━━━━━ Records shown

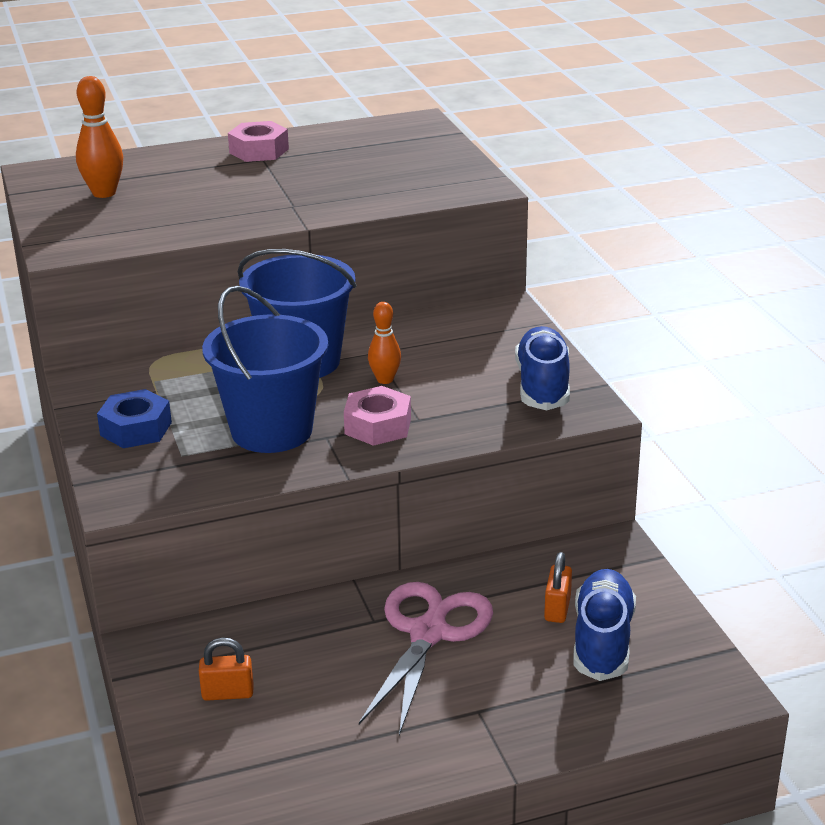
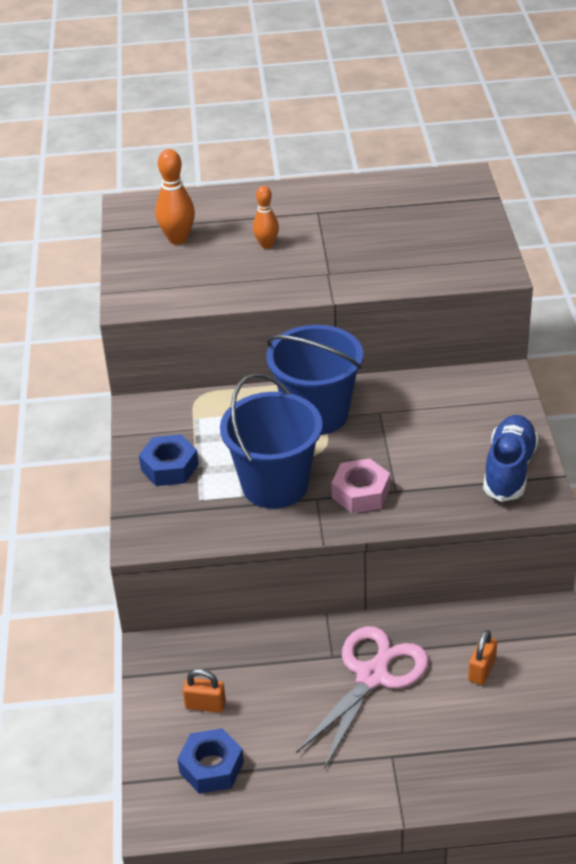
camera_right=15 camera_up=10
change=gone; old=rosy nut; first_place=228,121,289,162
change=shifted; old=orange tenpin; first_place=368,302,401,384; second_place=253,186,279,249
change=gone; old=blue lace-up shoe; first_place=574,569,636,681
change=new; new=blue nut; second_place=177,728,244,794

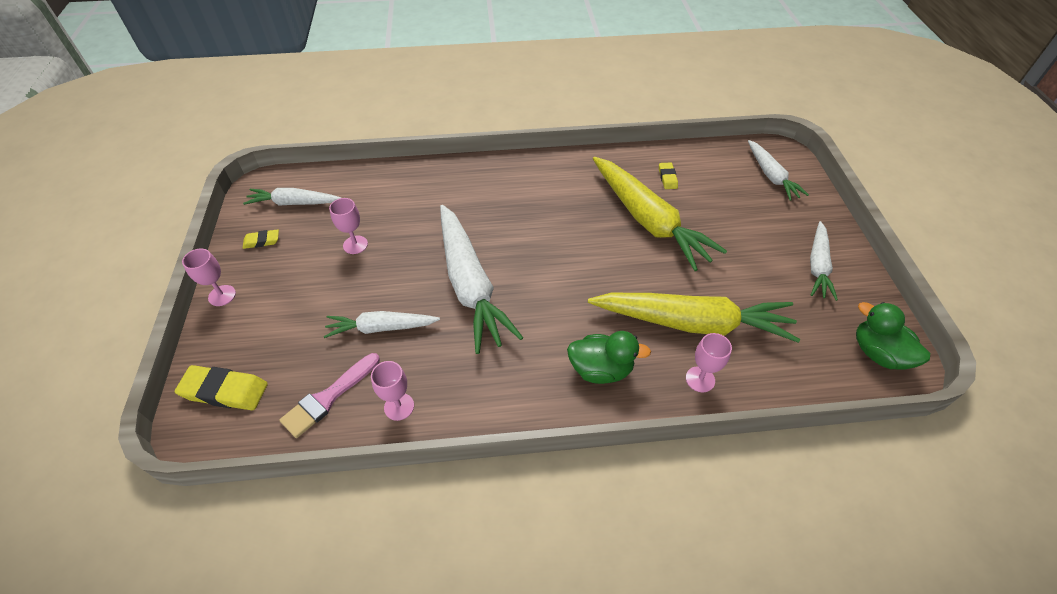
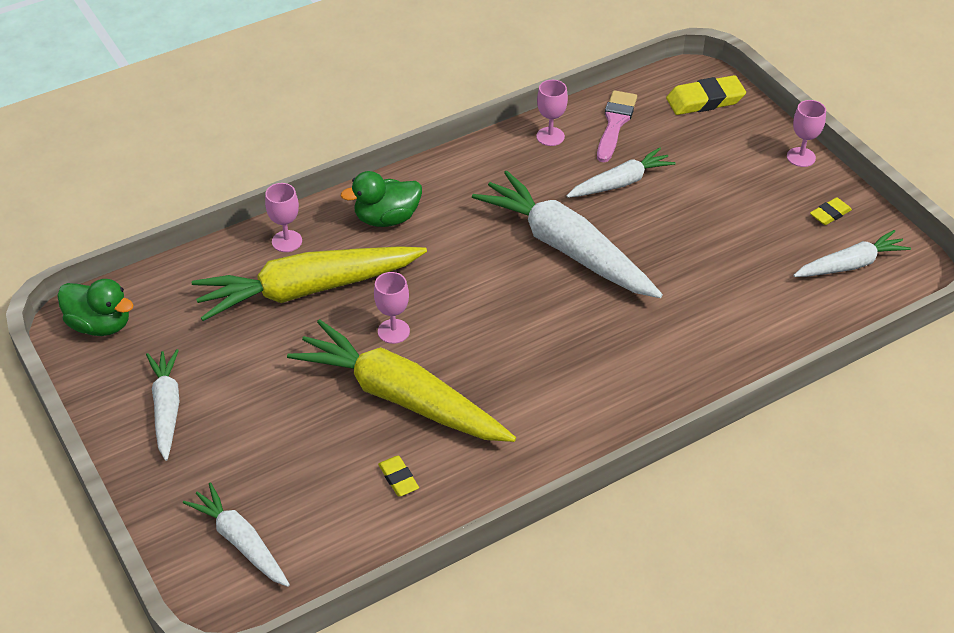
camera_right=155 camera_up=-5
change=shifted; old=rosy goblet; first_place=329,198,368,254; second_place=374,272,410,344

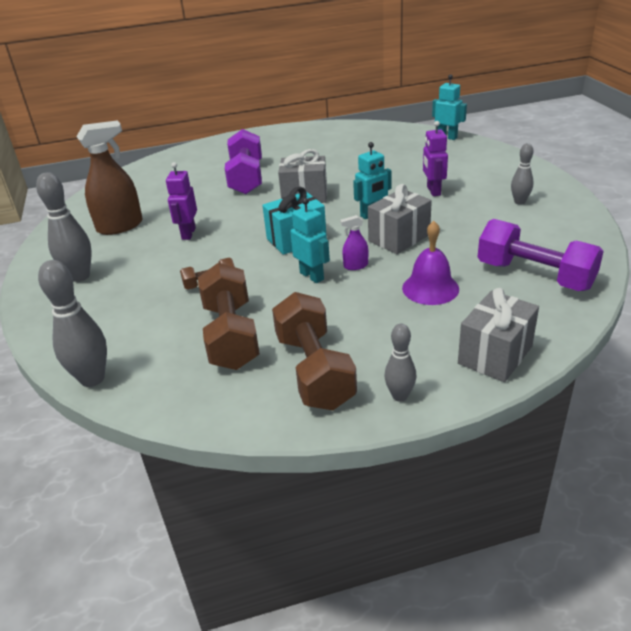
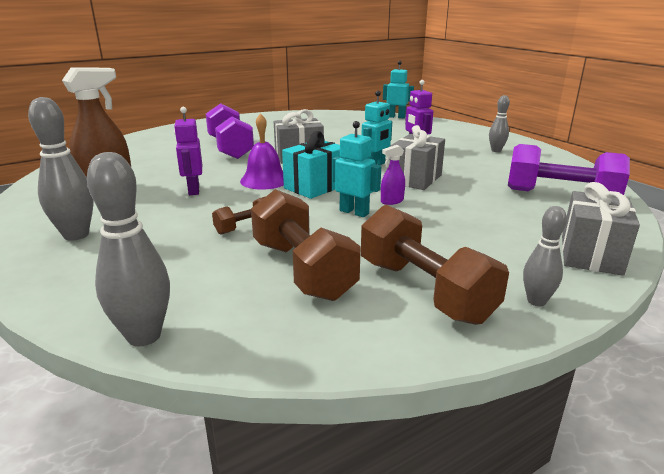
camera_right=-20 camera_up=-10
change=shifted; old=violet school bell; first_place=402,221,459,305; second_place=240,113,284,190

━━━━━━━━━━

Restate each line of the material word for word, skipping any picture.

> **Answer box**:
camera_right=15 camera_up=10
change=gone; old=rosy nut; first_place=228,121,289,162
change=shifted; old=orange tenpin; first_place=368,302,401,384; second_place=253,186,279,249
change=gone; old=blue lace-up shoe; first_place=574,569,636,681
change=new; new=blue nut; second_place=177,728,244,794

camera_right=155 camera_up=-5
change=shifted; old=rosy goblet; first_place=329,198,368,254; second_place=374,272,410,344

camera_right=-20 camera_up=-10
change=shifted; old=violet school bell; first_place=402,221,459,305; second_place=240,113,284,190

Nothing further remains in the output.